■ PROBLEM:
Show each line of the records that contains the word "from". Case matters.
··· GIVEN INFORMATION ···
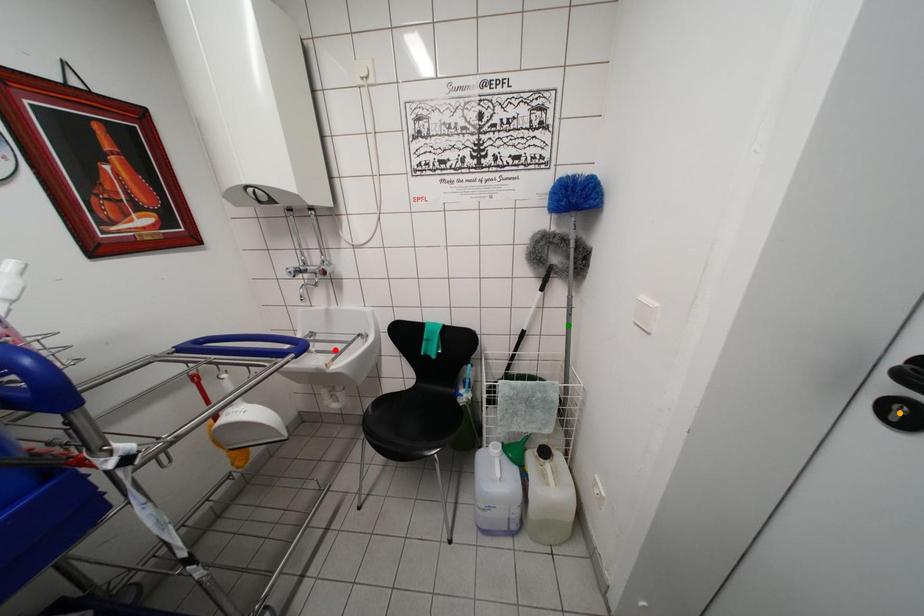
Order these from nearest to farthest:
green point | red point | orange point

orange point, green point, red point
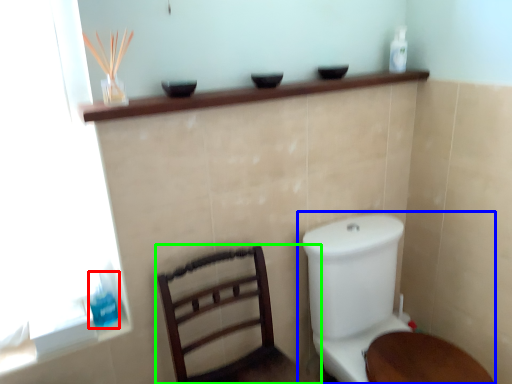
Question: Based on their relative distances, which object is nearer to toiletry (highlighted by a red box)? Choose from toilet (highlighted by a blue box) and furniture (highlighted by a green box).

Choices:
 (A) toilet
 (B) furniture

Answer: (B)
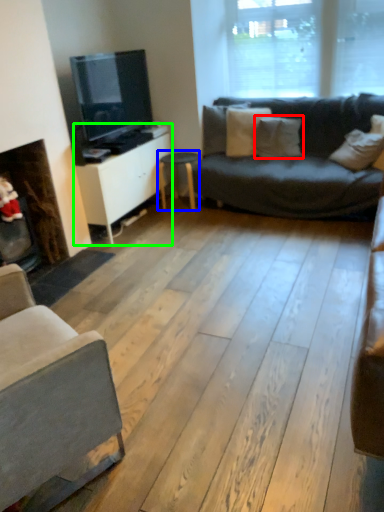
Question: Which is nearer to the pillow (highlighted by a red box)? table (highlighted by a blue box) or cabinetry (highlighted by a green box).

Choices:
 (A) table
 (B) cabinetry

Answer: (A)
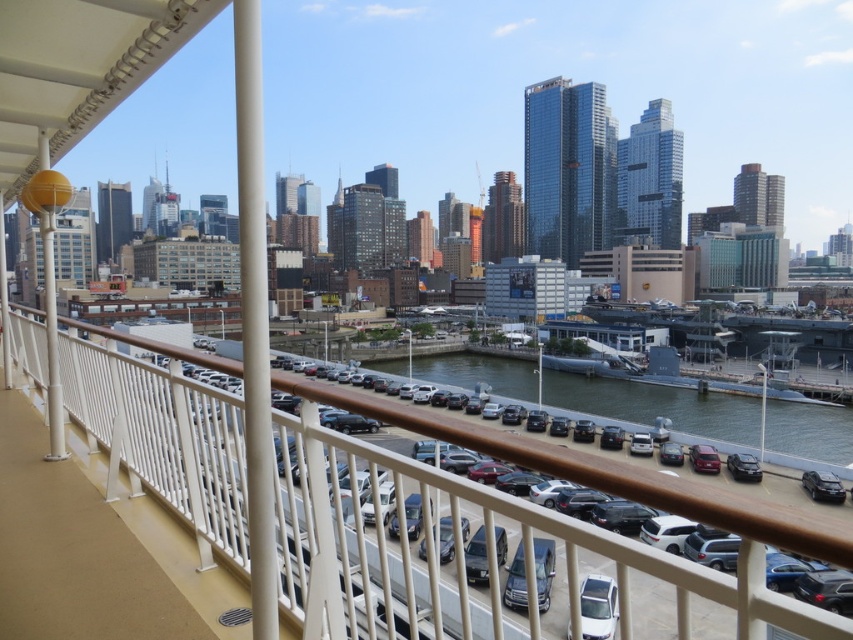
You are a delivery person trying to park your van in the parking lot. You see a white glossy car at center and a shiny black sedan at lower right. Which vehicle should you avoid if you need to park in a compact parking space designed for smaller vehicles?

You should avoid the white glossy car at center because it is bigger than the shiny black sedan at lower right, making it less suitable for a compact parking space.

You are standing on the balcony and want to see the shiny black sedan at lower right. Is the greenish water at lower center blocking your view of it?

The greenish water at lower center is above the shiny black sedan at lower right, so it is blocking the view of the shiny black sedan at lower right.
···
■ RESPONSE TO THIS EXERCISE:
Order these from nearest to farthest:
Question: Based on their relative distances, which object is nearer to toiletry (highlighted by a red box)? Choose from toilet (highlighted by a blue box) and furniture (highlighted by a green box).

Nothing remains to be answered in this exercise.